### Work required
In the listing, find every line that has the string "green" and copy it.

### Provided material

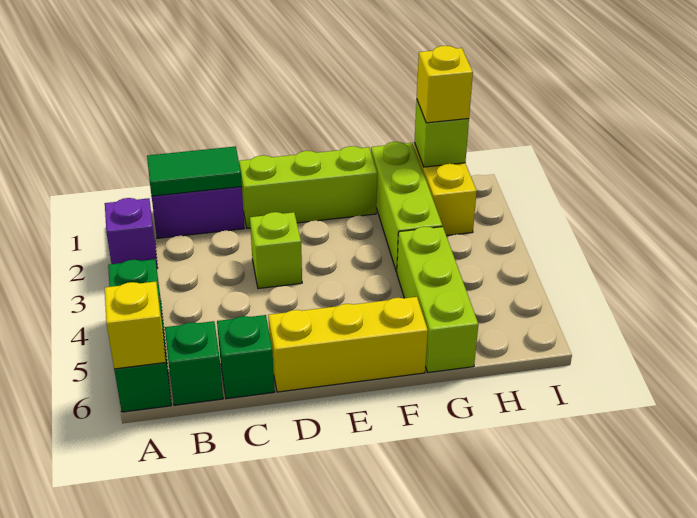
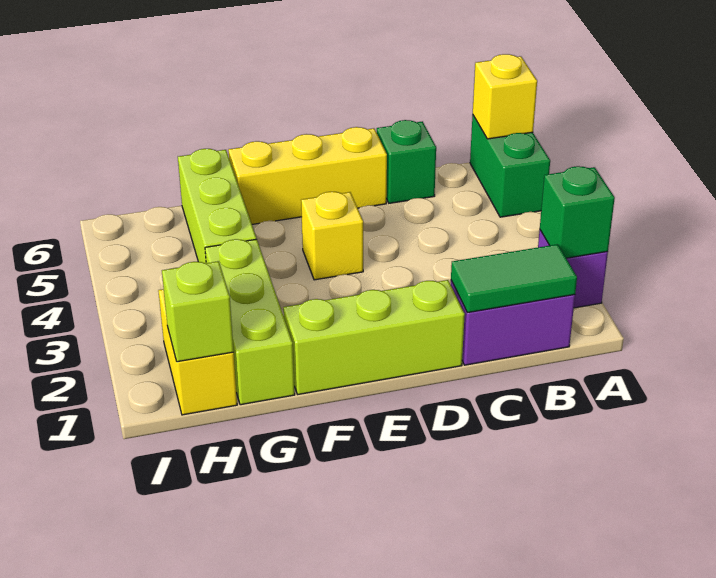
green brick A4:A6 level 1 -> green brick A5:A6 level 1
green brick B6 level 1 -> green brick A2 level 2
lime brick D3 level 1 -> none
yellow brick H1 level 3 -> yellow brick E4 level 1

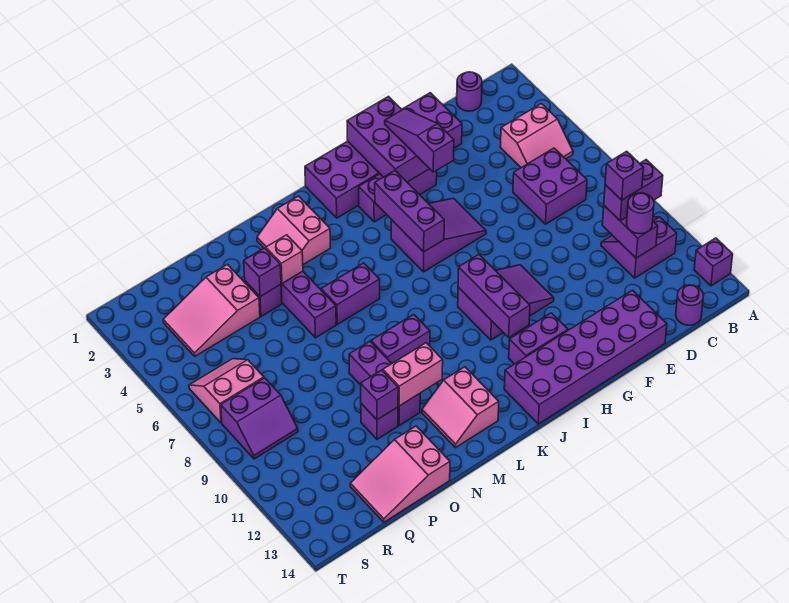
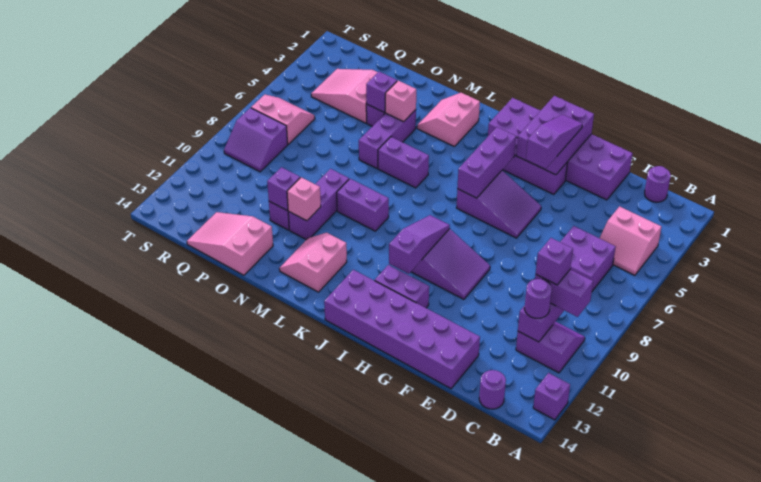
purple brick I9:I11 level 2 -> purple slope I9:I11 level 2 top 11
pink brick M11:N11 level 2 -> pink brick N11 level 2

### Answer section
green brick A4:A6 level 1 -> green brick A5:A6 level 1
green brick B6 level 1 -> green brick A2 level 2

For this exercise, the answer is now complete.